### [Assignment]
In the listing below, find the line that contains "moved | PurpleDie" and the line that contains "[280,147,73,43] | x0.57 |". Quote both and every line between them, exactly, and nothing more.

### [Exercise inputs]
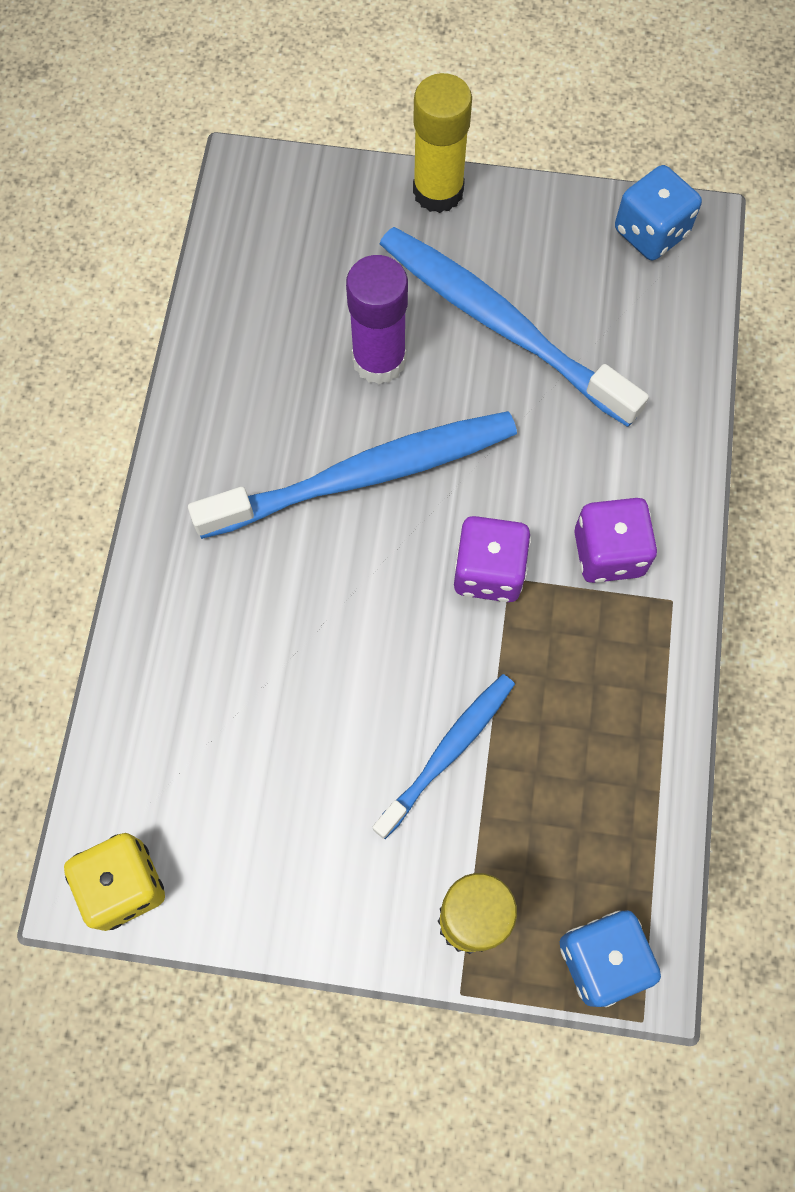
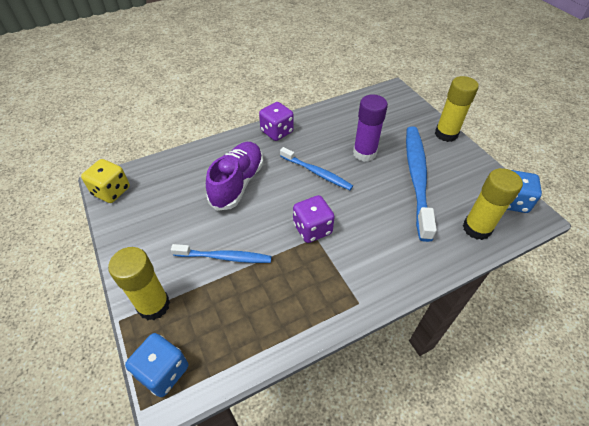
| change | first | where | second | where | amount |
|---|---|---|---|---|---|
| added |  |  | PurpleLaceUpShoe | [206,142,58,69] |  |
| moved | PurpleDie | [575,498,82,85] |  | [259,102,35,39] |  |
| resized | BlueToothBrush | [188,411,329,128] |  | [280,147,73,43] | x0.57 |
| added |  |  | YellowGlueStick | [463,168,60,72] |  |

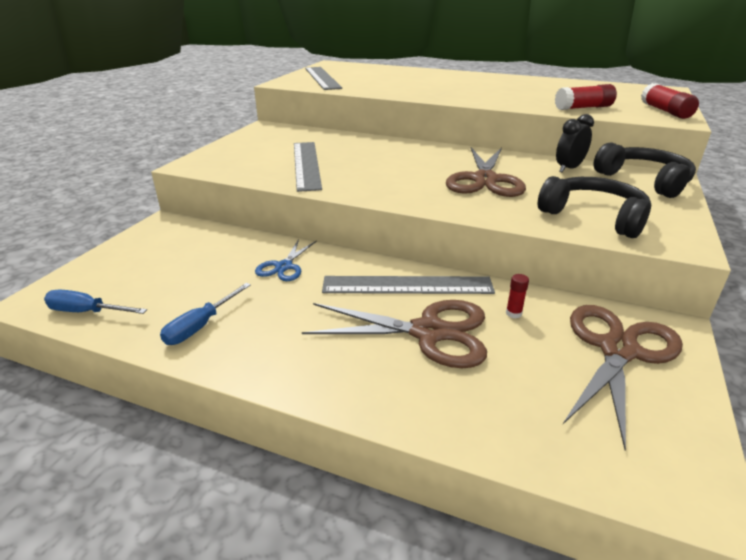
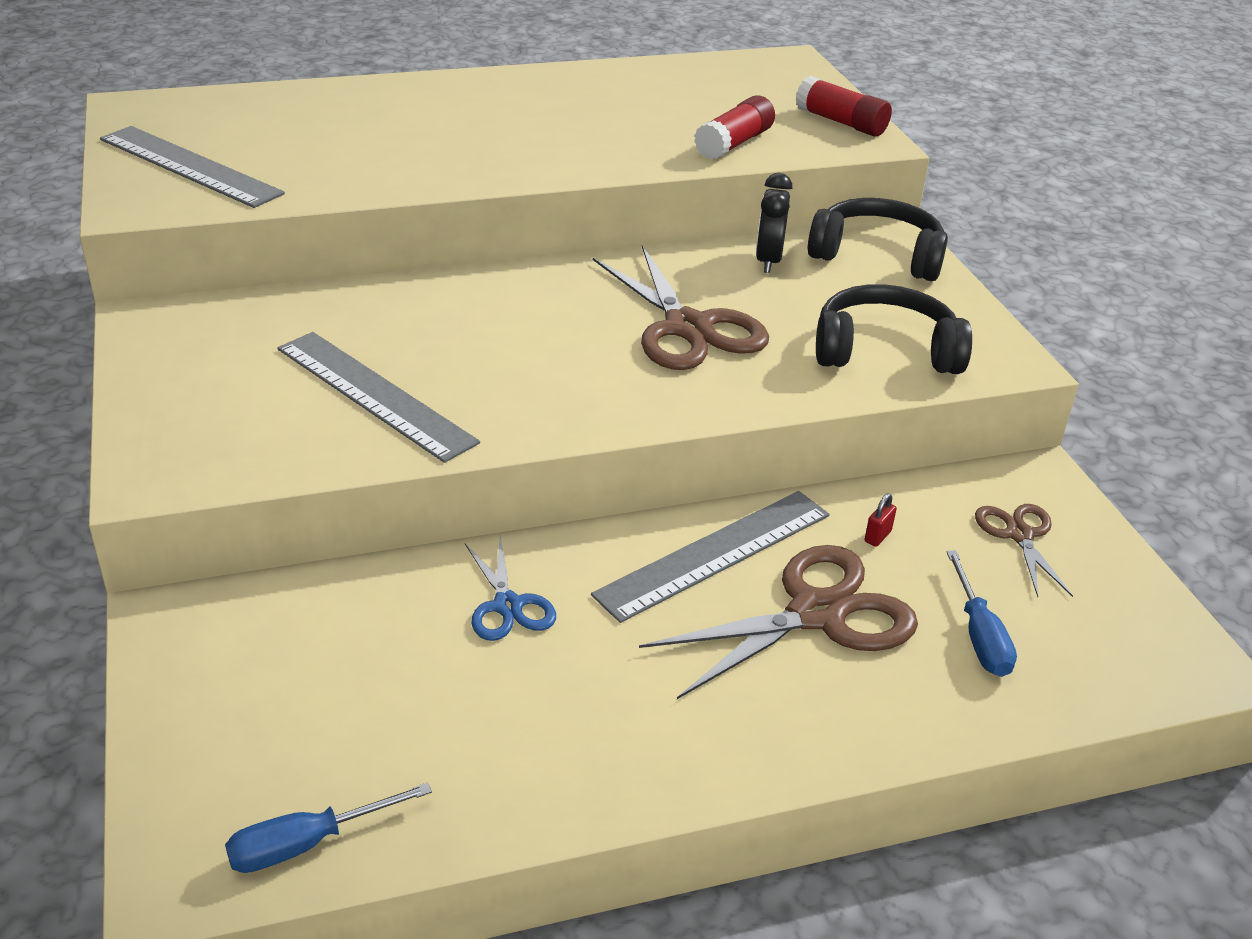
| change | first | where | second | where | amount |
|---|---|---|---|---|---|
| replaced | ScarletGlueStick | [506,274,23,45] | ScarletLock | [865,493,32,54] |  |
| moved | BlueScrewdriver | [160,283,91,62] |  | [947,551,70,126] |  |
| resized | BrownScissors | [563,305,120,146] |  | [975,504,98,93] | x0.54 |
--
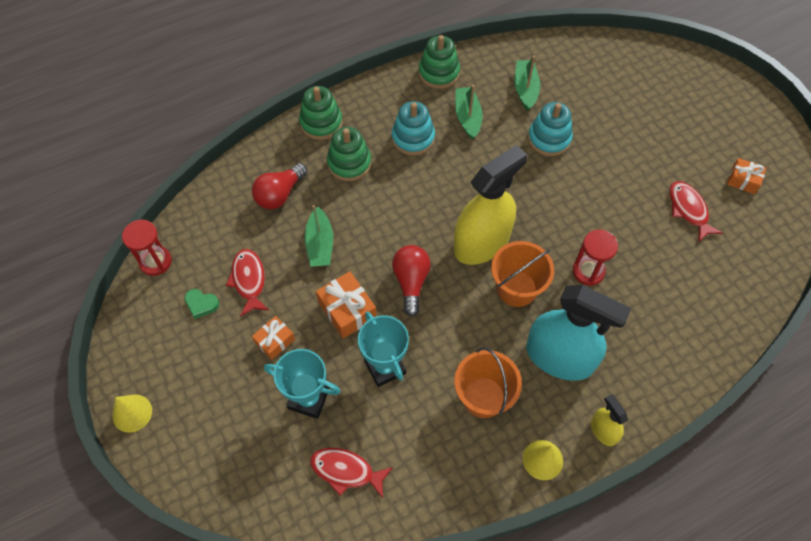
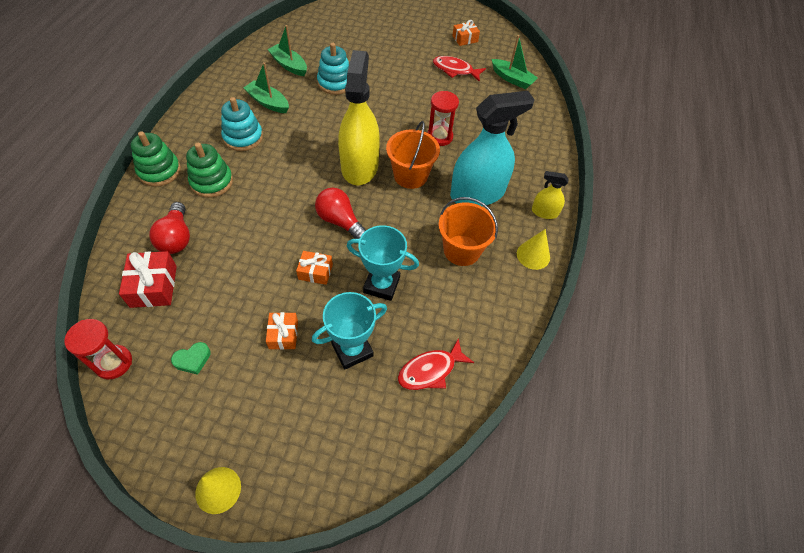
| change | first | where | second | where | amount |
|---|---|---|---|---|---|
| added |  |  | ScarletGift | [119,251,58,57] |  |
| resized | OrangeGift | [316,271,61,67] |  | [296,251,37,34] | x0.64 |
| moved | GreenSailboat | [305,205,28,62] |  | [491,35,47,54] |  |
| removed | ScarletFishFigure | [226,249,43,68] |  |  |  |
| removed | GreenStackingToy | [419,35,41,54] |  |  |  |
==
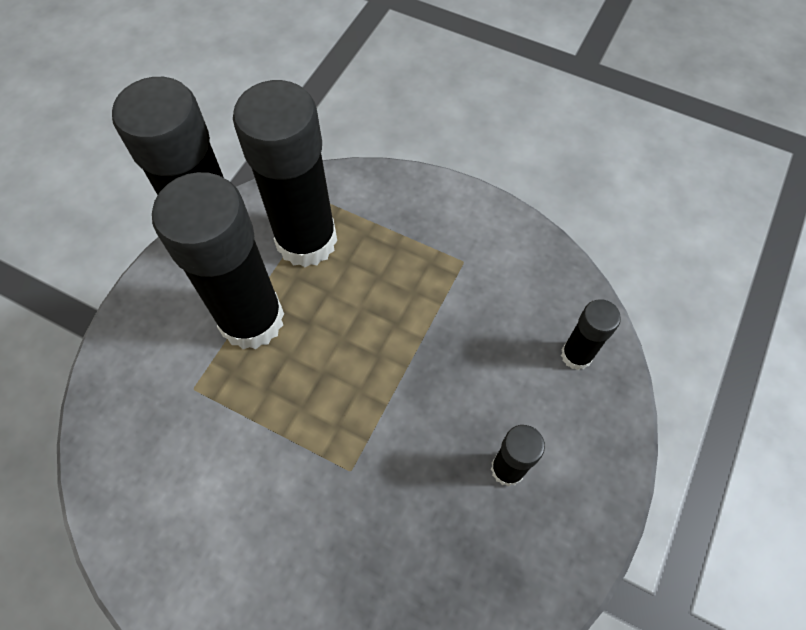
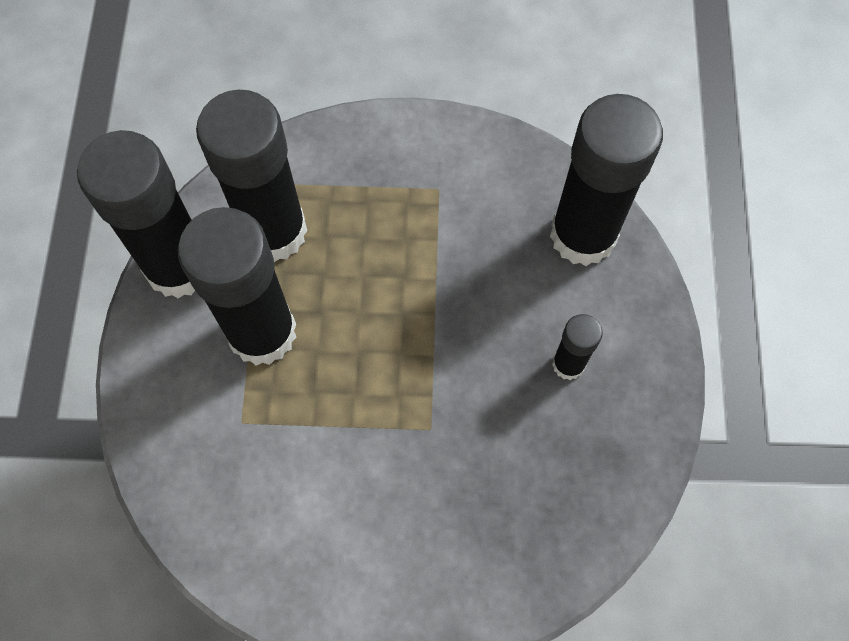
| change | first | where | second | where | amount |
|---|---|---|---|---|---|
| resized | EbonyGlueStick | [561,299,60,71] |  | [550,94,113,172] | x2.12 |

### [Expected answer]
| moved | PurpleDie | [575,498,82,85] |  | [259,102,35,39] |  |
| resized | BlueToothBrush | [188,411,329,128] |  | [280,147,73,43] | x0.57 |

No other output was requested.